_What to work on:_ Given these entries, repeat exactly the lines starting with the one that has "red car: 3 -> 1" and going on through the one that has "pink hat: 2 -> 3", both included, but none of the pictures.

_Dataset records:_
-----
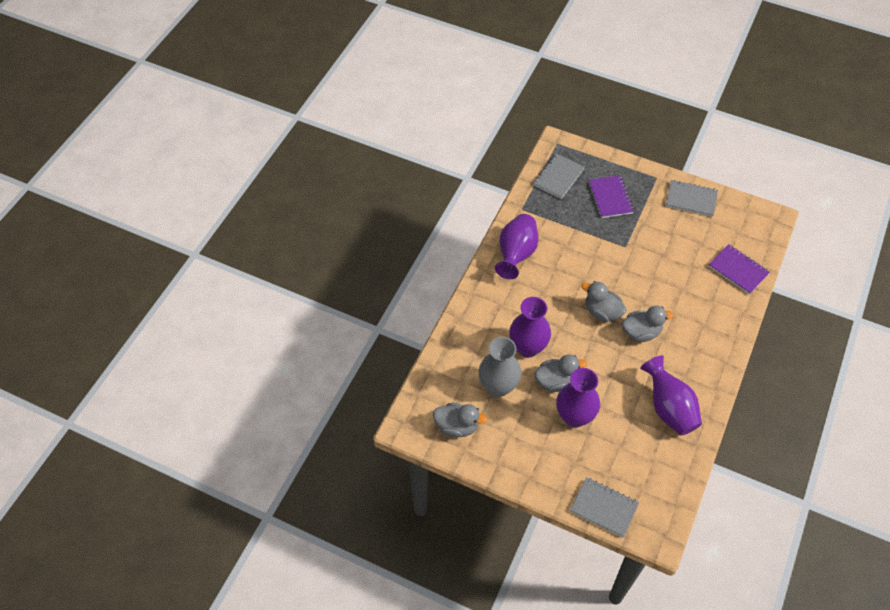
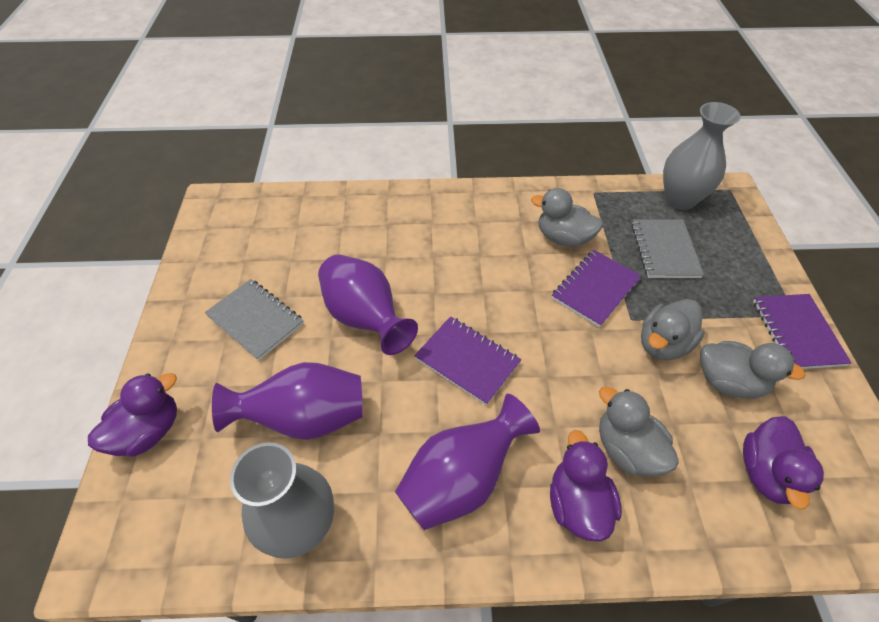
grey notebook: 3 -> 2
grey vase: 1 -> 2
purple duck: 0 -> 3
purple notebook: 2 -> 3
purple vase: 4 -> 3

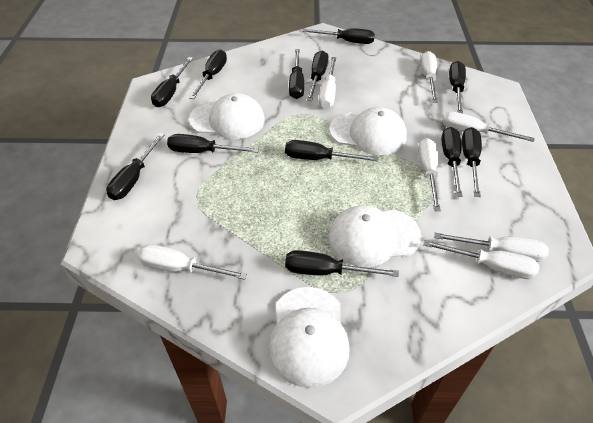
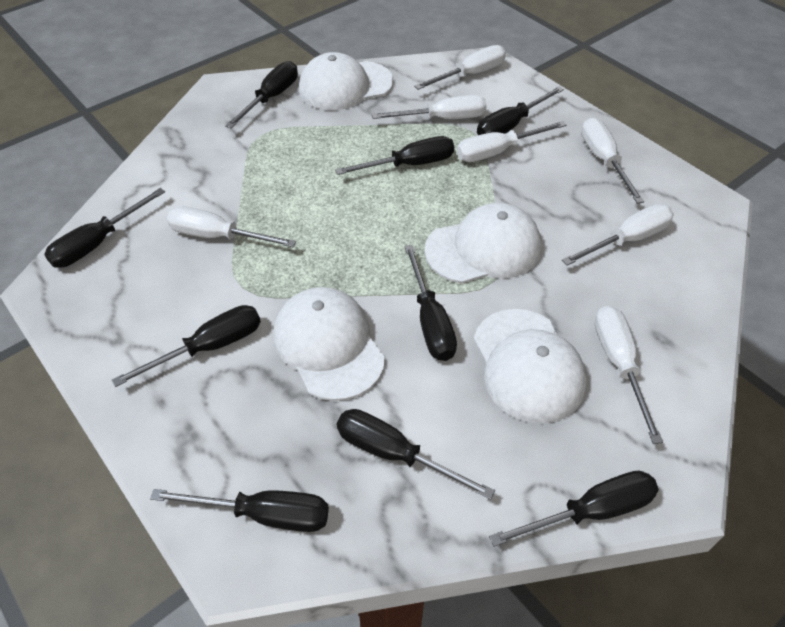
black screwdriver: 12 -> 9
-----
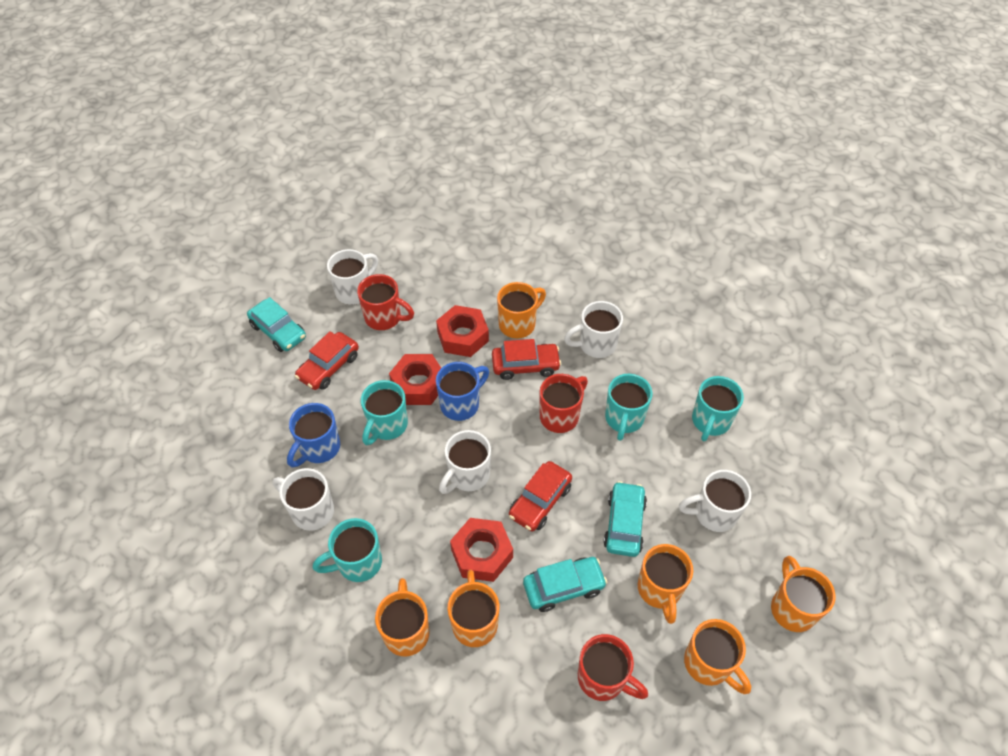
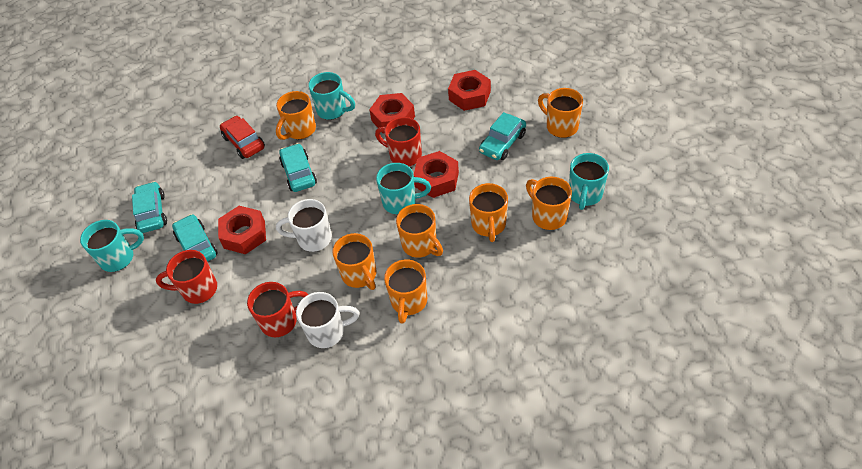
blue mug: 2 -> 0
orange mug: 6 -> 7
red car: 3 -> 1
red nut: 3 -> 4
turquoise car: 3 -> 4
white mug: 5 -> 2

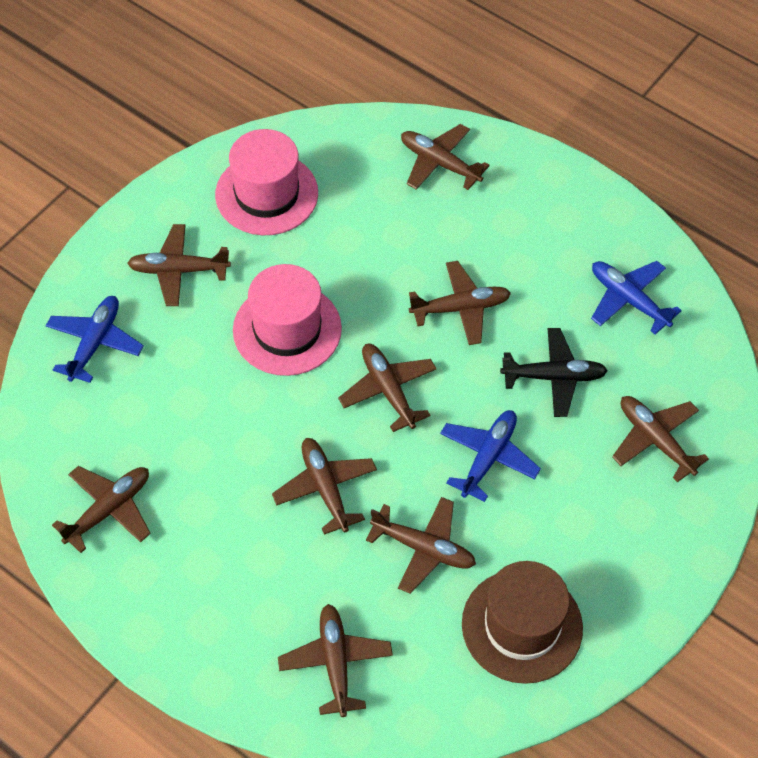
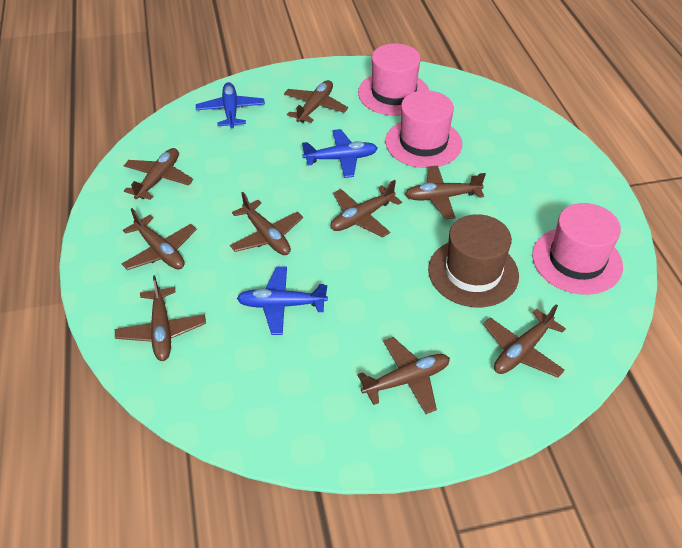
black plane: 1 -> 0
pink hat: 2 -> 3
-----
_Result of this exercise:_
red car: 3 -> 1
red nut: 3 -> 4
turquoise car: 3 -> 4
white mug: 5 -> 2

black plane: 1 -> 0
pink hat: 2 -> 3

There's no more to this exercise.